(Before-and-after object listings)
════════════════════

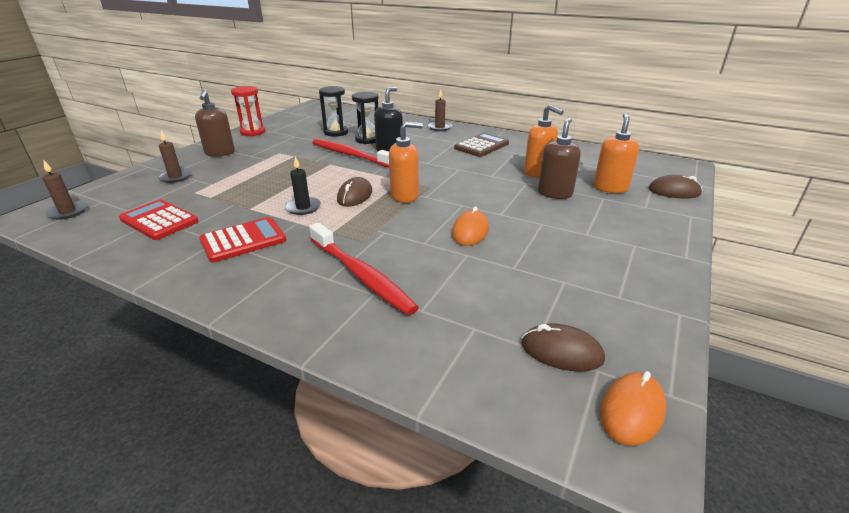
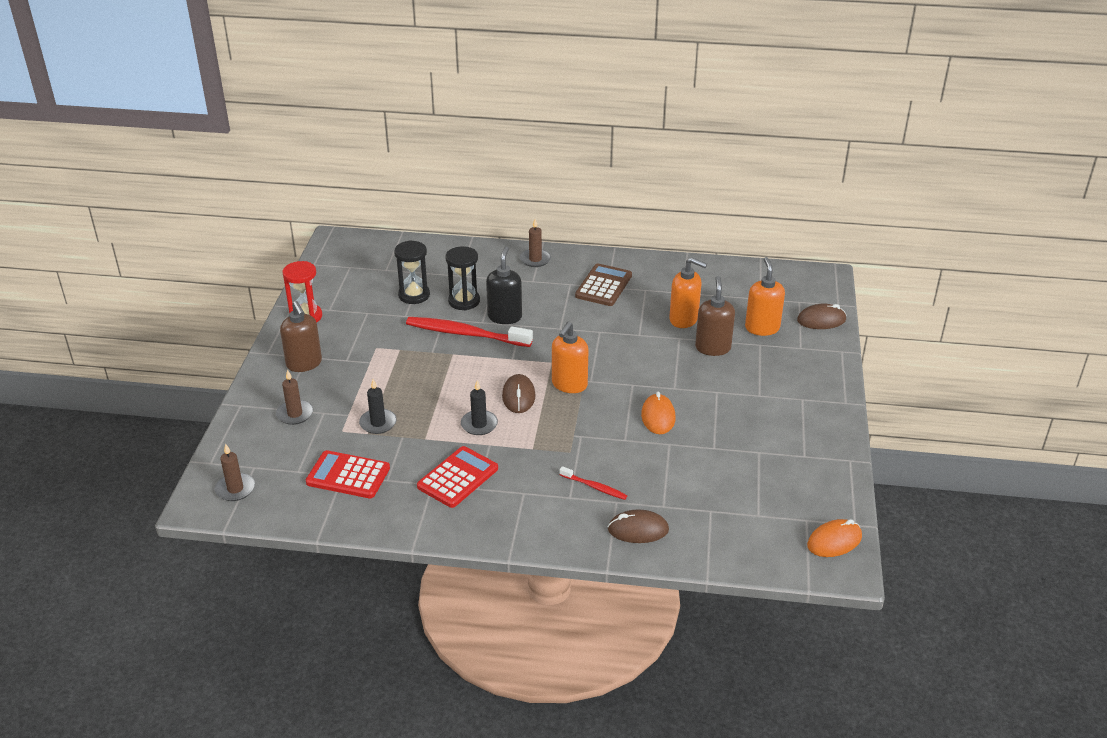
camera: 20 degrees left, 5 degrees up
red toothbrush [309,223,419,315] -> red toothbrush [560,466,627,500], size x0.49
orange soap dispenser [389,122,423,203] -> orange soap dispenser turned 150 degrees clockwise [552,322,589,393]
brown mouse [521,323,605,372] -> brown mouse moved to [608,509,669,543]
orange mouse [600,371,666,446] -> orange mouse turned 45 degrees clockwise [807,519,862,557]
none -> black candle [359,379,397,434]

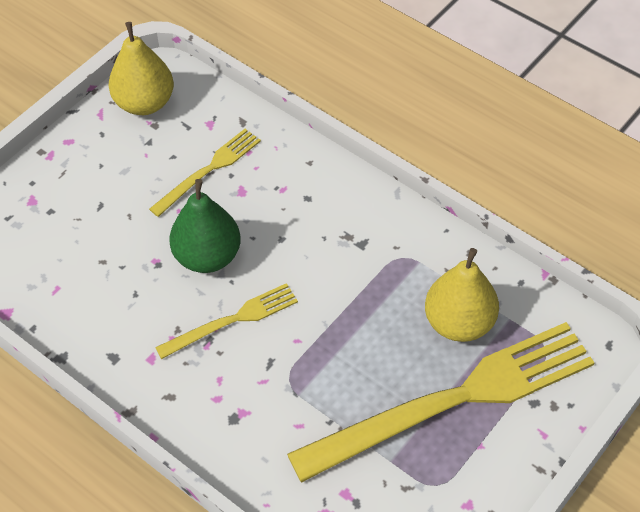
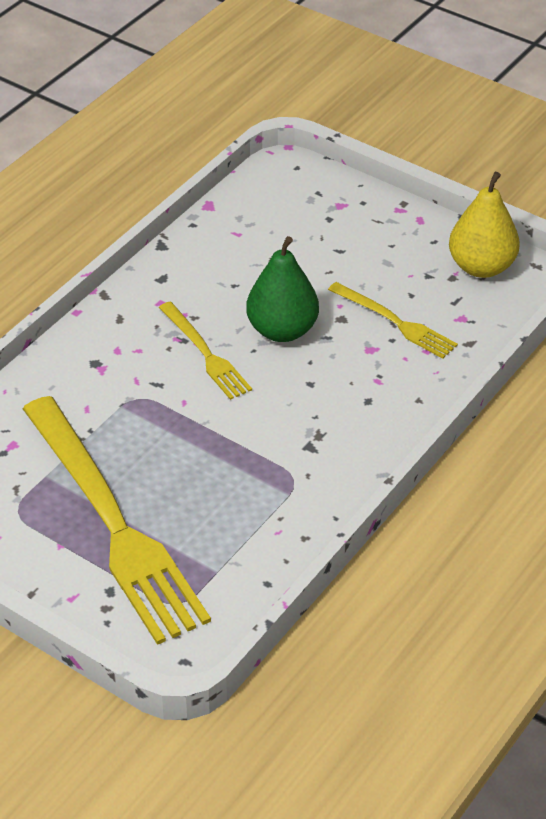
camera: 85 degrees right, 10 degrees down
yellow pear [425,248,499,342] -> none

════════════════════

## Exercise directions
The job here is to retype the data exactly, with no pictures included.

## Result for this task
camera: 20 degrees left, 5 degrees up
red toothbrush [309,223,419,315] -> red toothbrush [560,466,627,500], size x0.49
orange soap dispenser [389,122,423,203] -> orange soap dispenser turned 150 degrees clockwise [552,322,589,393]
brown mouse [521,323,605,372] -> brown mouse moved to [608,509,669,543]
orange mouse [600,371,666,446] -> orange mouse turned 45 degrees clockwise [807,519,862,557]
none -> black candle [359,379,397,434]

camera: 85 degrees right, 10 degrees down
yellow pear [425,248,499,342] -> none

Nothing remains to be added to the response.